• **What you should do**
From the line that contains "orange plate E11:E12" to the end of the records below, copy every line exactly. Both the first and last of these lines count.

• **Given records**
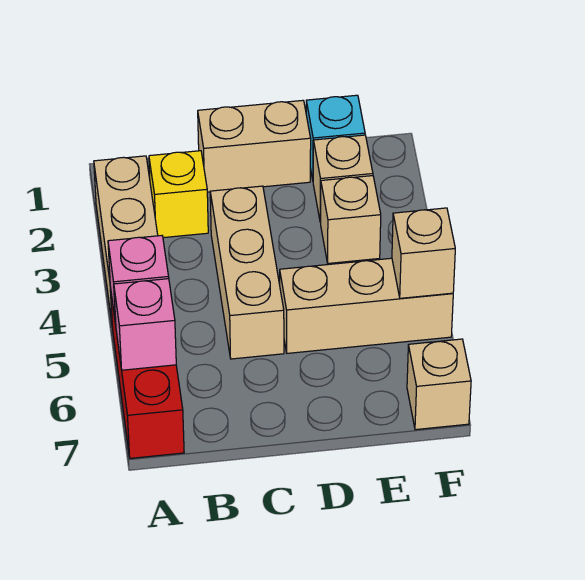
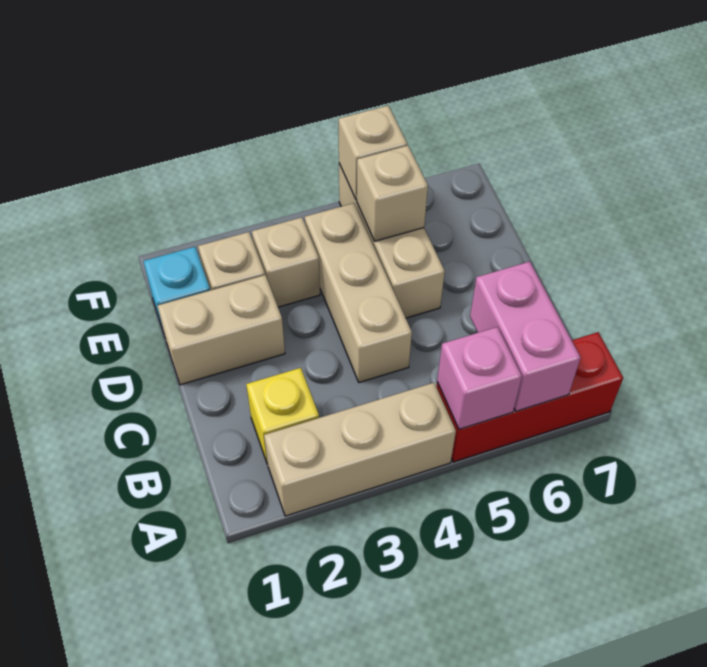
pink brick A6 level 2 -> pink brick A6:B6 level 2
tan brick C1:D1 level 1 -> tan brick D1:D2 level 1
tan brick C3:C5 level 1 -> tan brick C4:E4 level 1
tan brick F7 level 1 -> tan brick E5 level 2

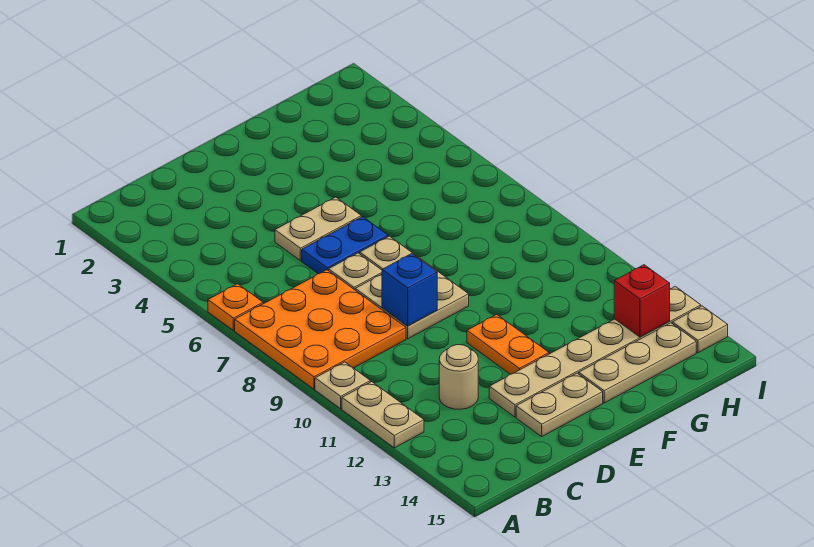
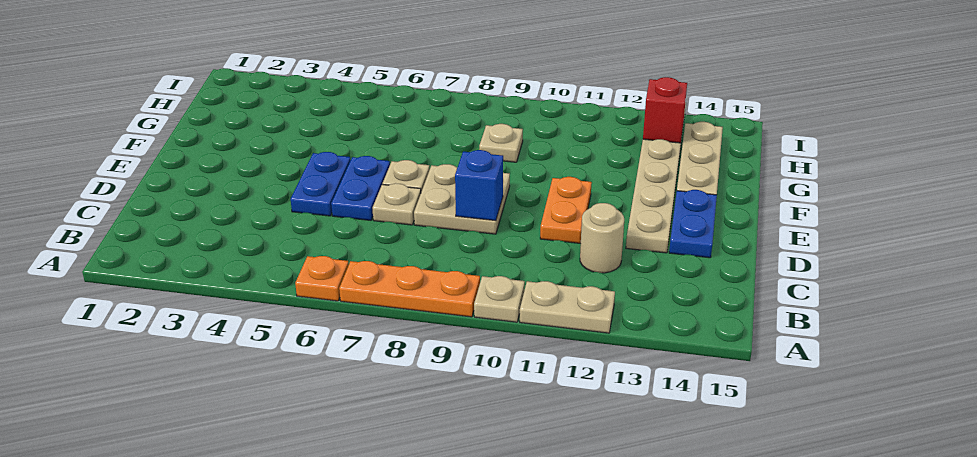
orange plate A7:C9 level 1 -> orange plate A7:A9 level 1
tan plate D5:E5 level 1 -> blue plate D5:E5 level 1
tan plate D14:E14 level 1 -> blue plate D14:E14 level 1
orange plate E11:E12 level 1 -> orange plate D11:E11 level 1
tan plate I14 level 1 -> tan plate G9 level 1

• **Response**
orange plate E11:E12 level 1 -> orange plate D11:E11 level 1
tan plate I14 level 1 -> tan plate G9 level 1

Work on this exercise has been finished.